An exact transcription of every entry is required. Images are not part of it.

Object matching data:
▶

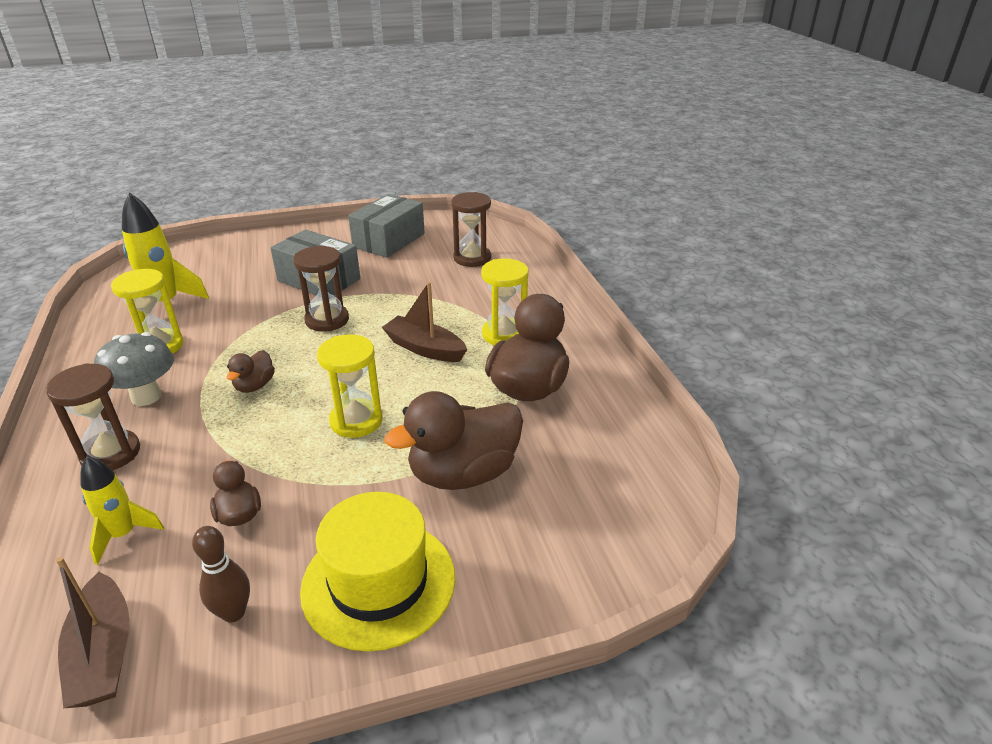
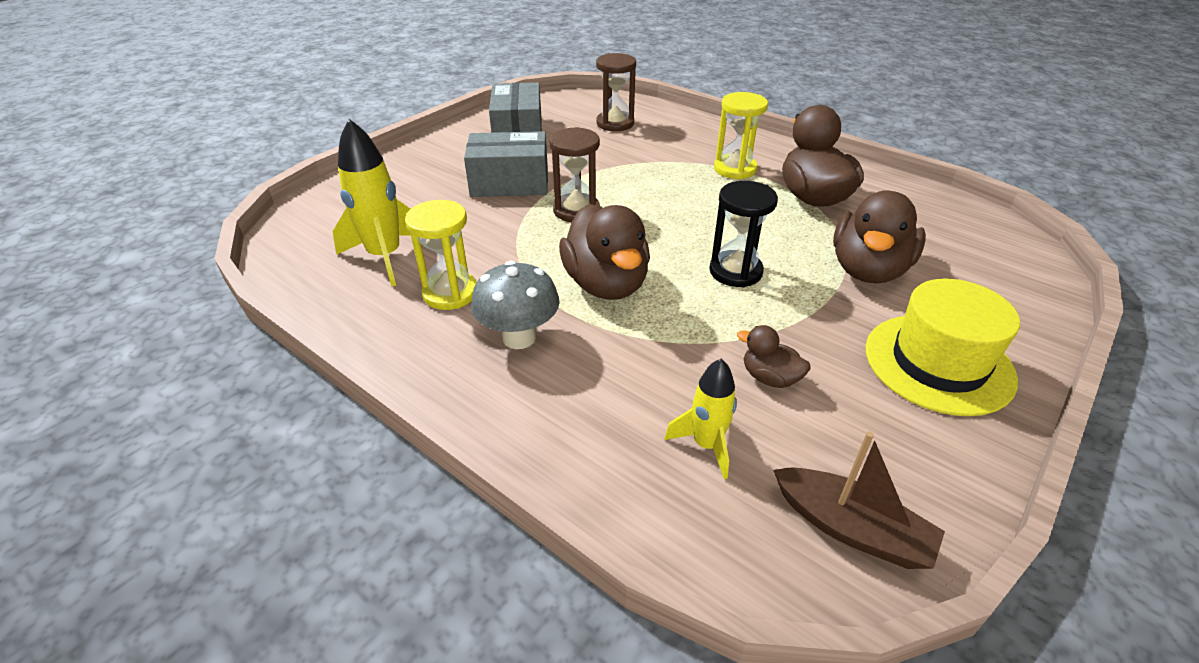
camera: 35 degrees left, 5 degrees up
(111, 453) = (573, 396): brown hourglass -> none
(233, 612) = (887, 440): brown bowling pin -> none
(254, 386) = (606, 284): brown duck -> brown duck, size x2.04
(356, 421) = (735, 271): yellow hourglass -> black hourglass
(425, 348) = (695, 200): brown boat -> none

◀

Response to the exercise:
camera: 35 degrees left, 5 degrees up
(111, 453) = (573, 396): brown hourglass -> none
(233, 612) = (887, 440): brown bowling pin -> none
(254, 386) = (606, 284): brown duck -> brown duck, size x2.04
(356, 421) = (735, 271): yellow hourglass -> black hourglass
(425, 348) = (695, 200): brown boat -> none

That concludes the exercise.